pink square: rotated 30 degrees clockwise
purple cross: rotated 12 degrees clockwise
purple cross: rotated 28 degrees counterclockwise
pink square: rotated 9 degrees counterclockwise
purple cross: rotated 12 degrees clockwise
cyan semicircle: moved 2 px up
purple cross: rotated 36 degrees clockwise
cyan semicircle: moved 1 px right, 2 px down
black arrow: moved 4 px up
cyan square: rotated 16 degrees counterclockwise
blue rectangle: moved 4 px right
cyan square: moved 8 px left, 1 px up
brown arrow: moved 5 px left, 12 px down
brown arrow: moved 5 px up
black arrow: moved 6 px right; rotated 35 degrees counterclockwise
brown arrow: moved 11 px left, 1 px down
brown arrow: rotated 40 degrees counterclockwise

----------

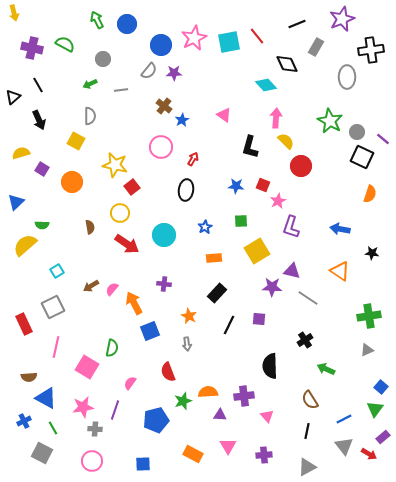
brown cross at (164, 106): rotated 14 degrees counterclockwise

----------

**WHAT TO DO**:
Return every line of the listing above, unchanged, from the line containing "pink square: rotated 30 degrees clockwise" down to the line containing "brown arrow: rotated", both of those lines included.

**ANSWER TO THE TASK**:
pink square: rotated 30 degrees clockwise
purple cross: rotated 12 degrees clockwise
purple cross: rotated 28 degrees counterclockwise
pink square: rotated 9 degrees counterclockwise
purple cross: rotated 12 degrees clockwise
cyan semicircle: moved 2 px up
purple cross: rotated 36 degrees clockwise
cyan semicircle: moved 1 px right, 2 px down
black arrow: moved 4 px up
cyan square: rotated 16 degrees counterclockwise
blue rectangle: moved 4 px right
cyan square: moved 8 px left, 1 px up
brown arrow: moved 5 px left, 12 px down
brown arrow: moved 5 px up
black arrow: moved 6 px right; rotated 35 degrees counterclockwise
brown arrow: moved 11 px left, 1 px down
brown arrow: rotated 40 degrees counterclockwise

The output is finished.